• _Exercise_: Please repeat the data below exactly, with the pictures removed.

[Before-and-after scene images]
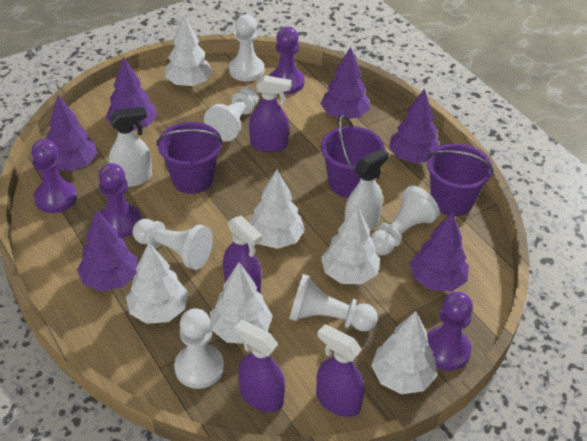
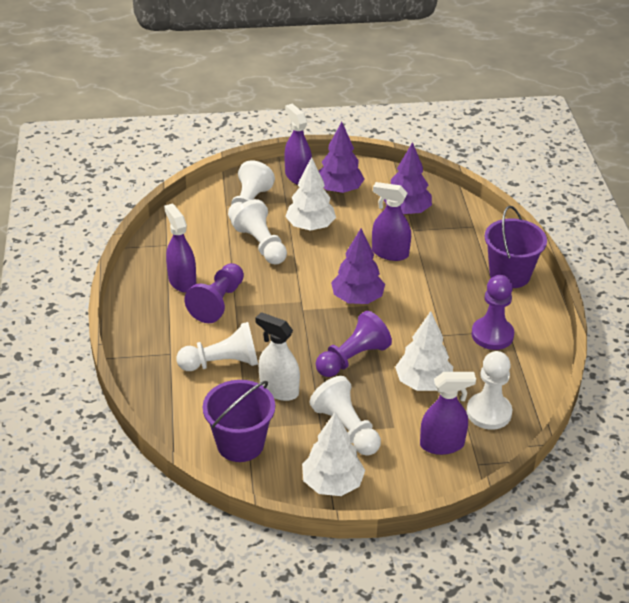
purple bucket: 3 -> 2
purple pawn: 4 -> 3
purple tree: 6 -> 3
white pawn: 6 -> 5
white spray bottle: 2 -> 1
white tree: 6 -> 3

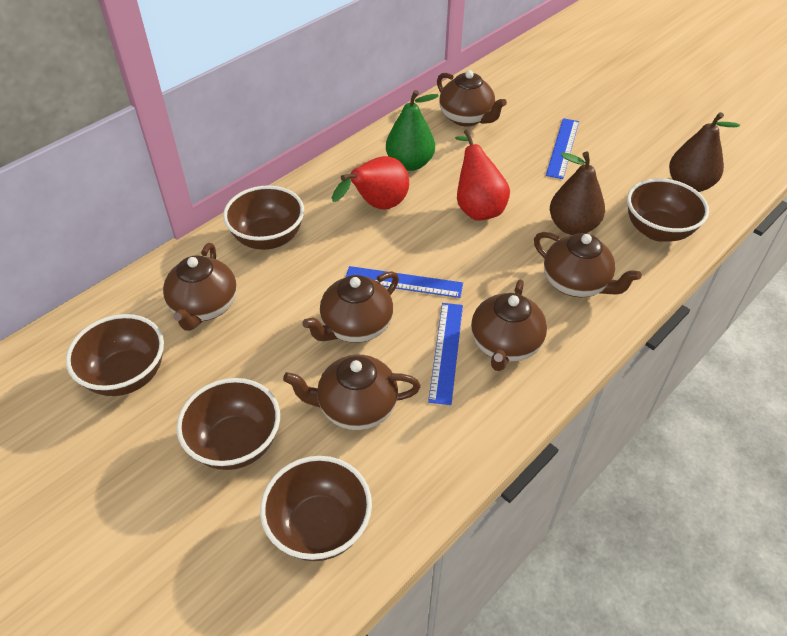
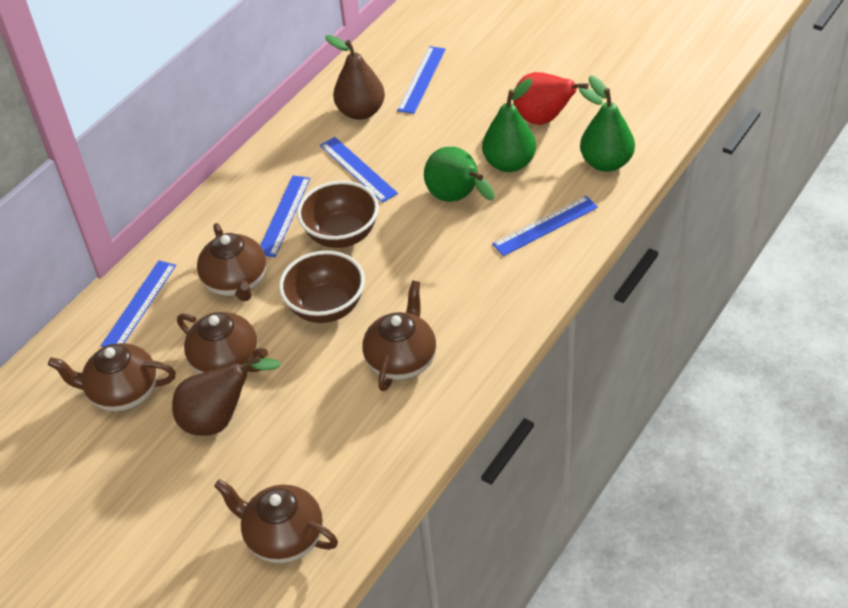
blue ruler: 3 -> 5
brown bowl: 5 -> 2
brown teapot: 6 -> 5
green pear: 1 -> 3
red pear: 2 -> 1

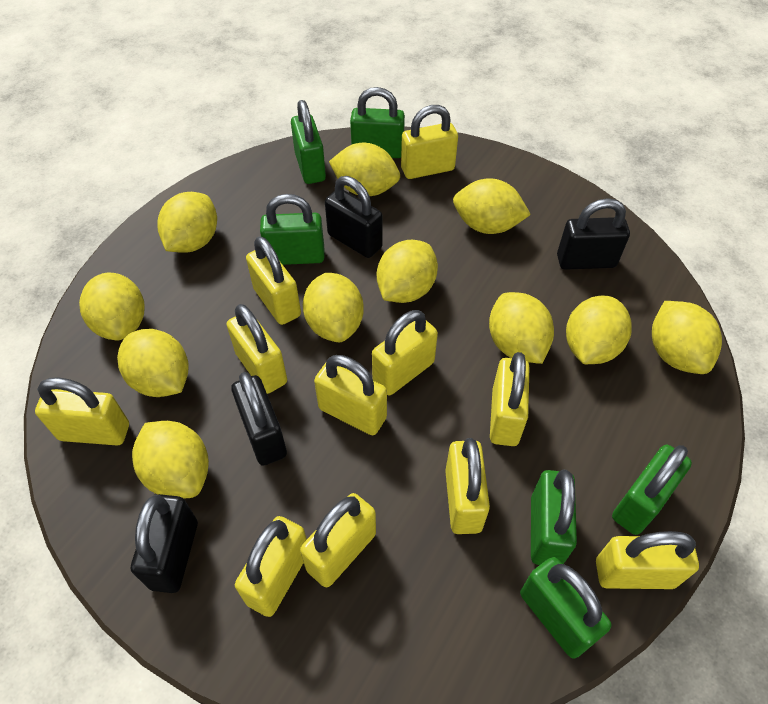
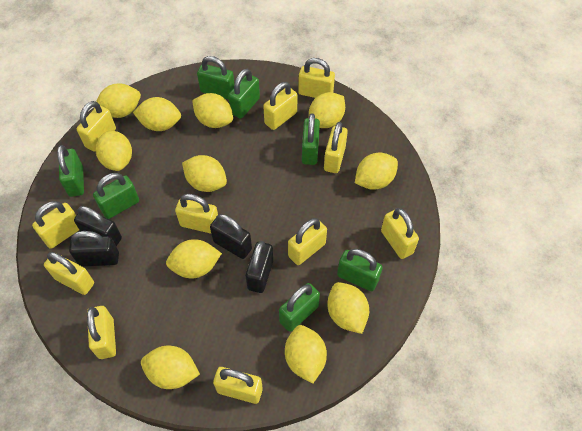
green padlock: 6 -> 7

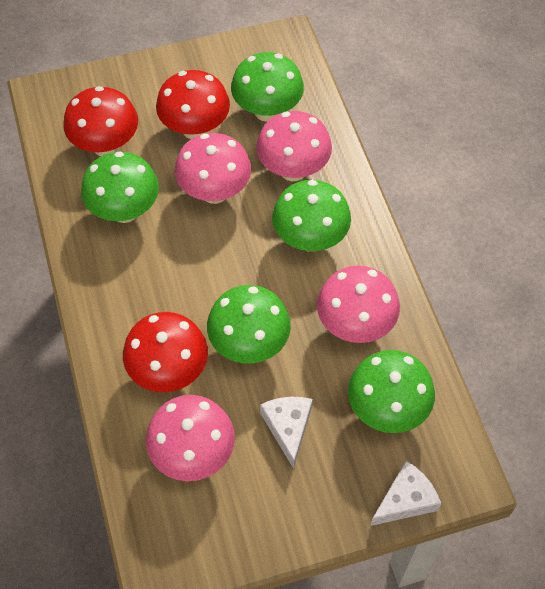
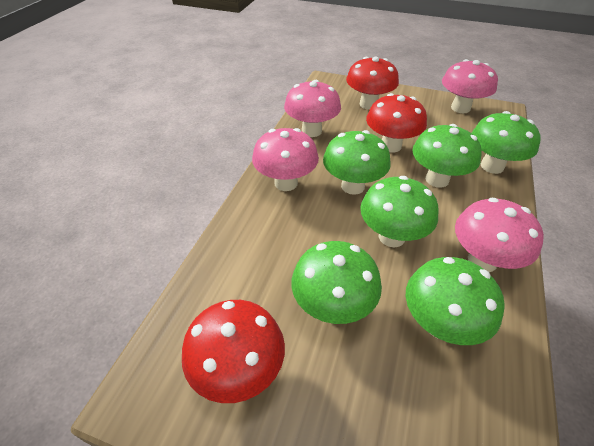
green mushroom: 5 -> 6
white cheese: 2 -> 0

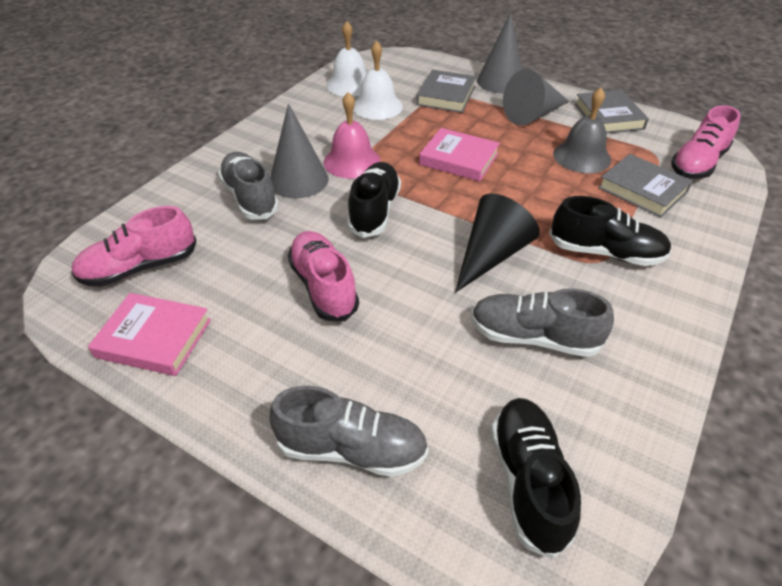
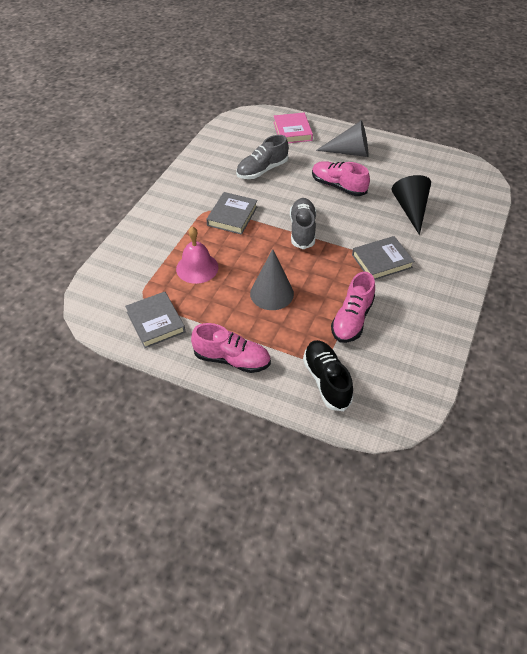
black shoe: 3 -> 1
grey bell: 1 -> 0
grey cone: 3 -> 2
grey shoe: 3 -> 2
pink book: 2 -> 1
white bell: 2 -> 0

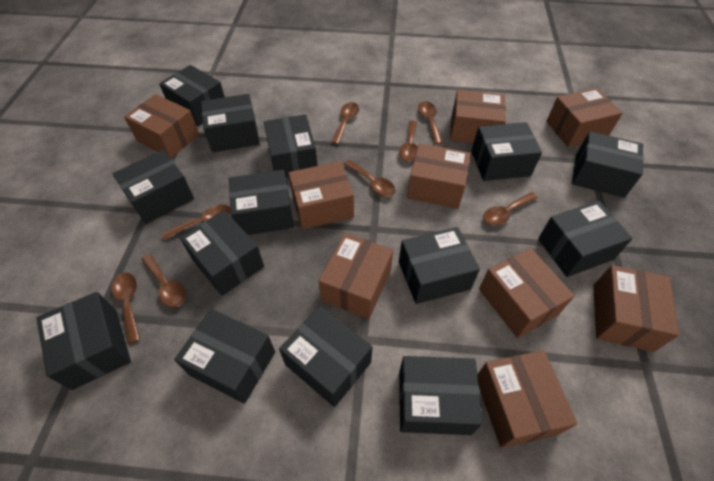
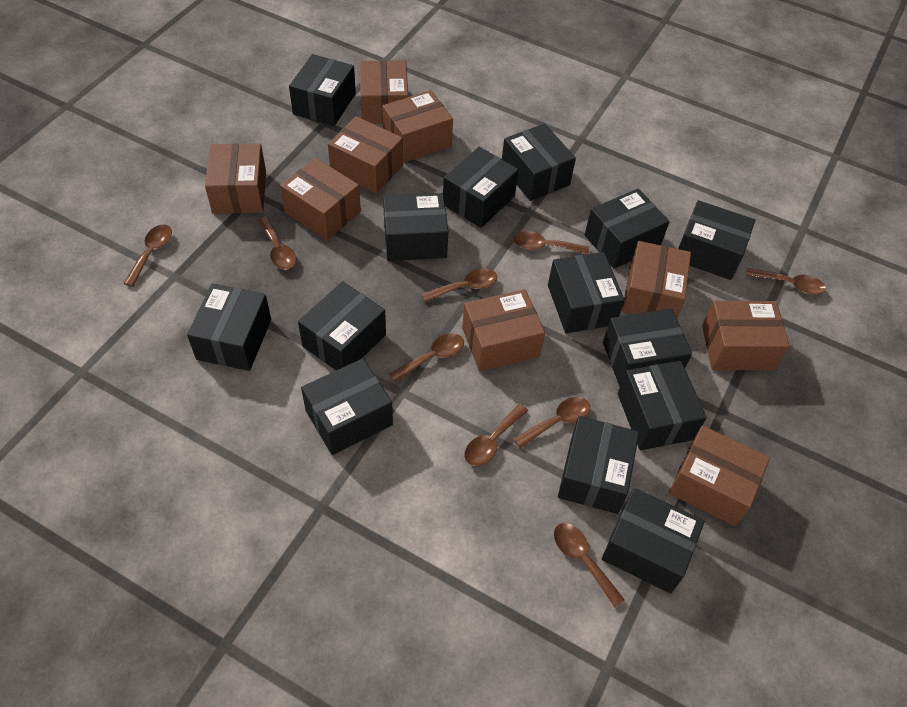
brown spoon: 8 -> 9

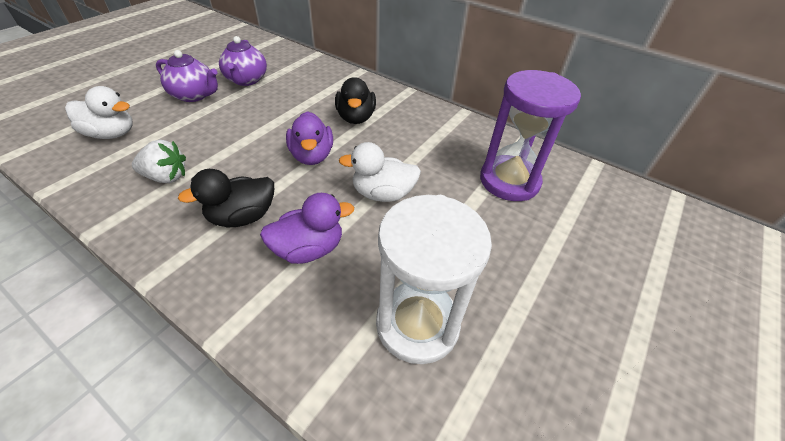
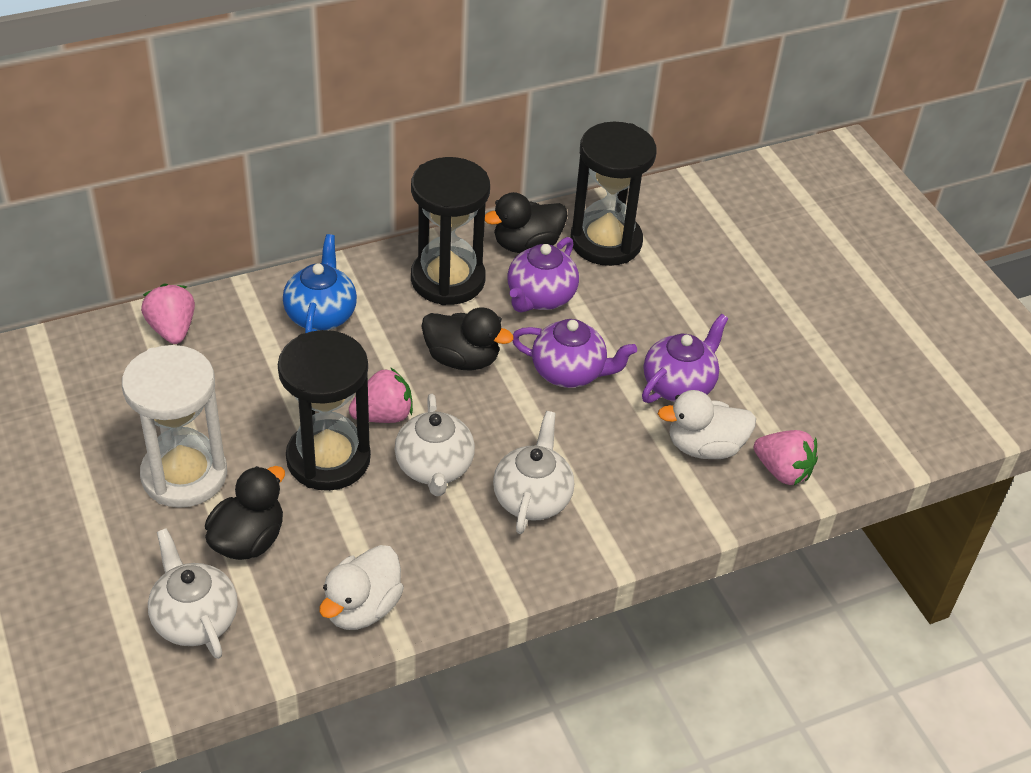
black duck: 2 -> 3
black hourglass: 0 -> 3
blue teapot: 0 -> 1
pink strawberry: 0 -> 3
purple duck: 2 -> 0
purple hourglass: 1 -> 0
purple teapot: 2 -> 3
white strawberry: 1 -> 0
white teapot: 0 -> 3

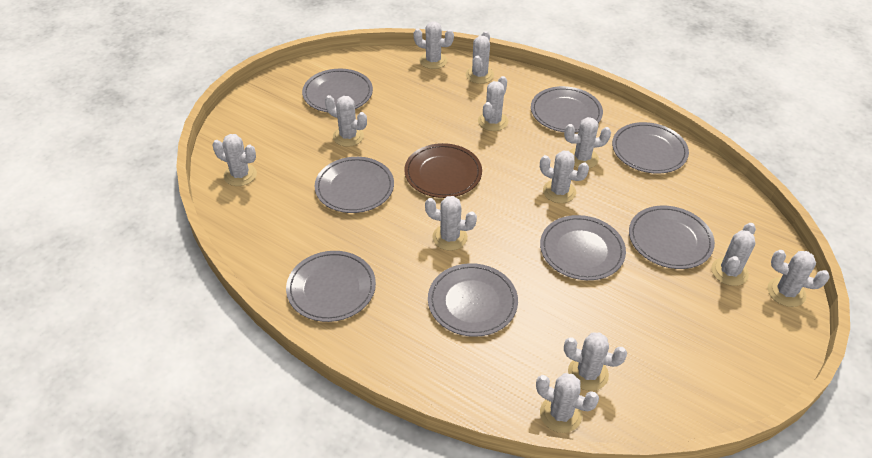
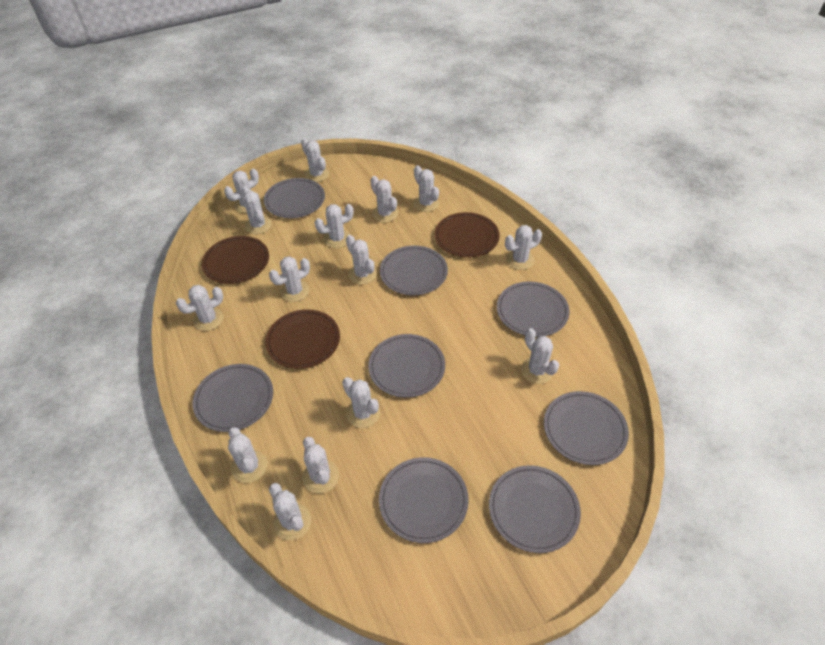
brown plate: 1 -> 3
white cactus: 12 -> 15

• _Problem solution_:
purple bucket: 3 -> 2
purple pawn: 4 -> 3
purple tree: 6 -> 3
white pawn: 6 -> 5
white spray bottle: 2 -> 1
white tree: 6 -> 3

blue ruler: 3 -> 5
brown bowl: 5 -> 2
brown teapot: 6 -> 5
green pear: 1 -> 3
red pear: 2 -> 1

green padlock: 6 -> 7

green mushroom: 5 -> 6
white cheese: 2 -> 0

black shoe: 3 -> 1
grey bell: 1 -> 0
grey cone: 3 -> 2
grey shoe: 3 -> 2
pink book: 2 -> 1
white bell: 2 -> 0

brown spoon: 8 -> 9

black duck: 2 -> 3
black hourglass: 0 -> 3
blue teapot: 0 -> 1
pink strawberry: 0 -> 3
purple duck: 2 -> 0
purple hourglass: 1 -> 0
purple teapot: 2 -> 3
white strawberry: 1 -> 0
white teapot: 0 -> 3

brown plate: 1 -> 3
white cactus: 12 -> 15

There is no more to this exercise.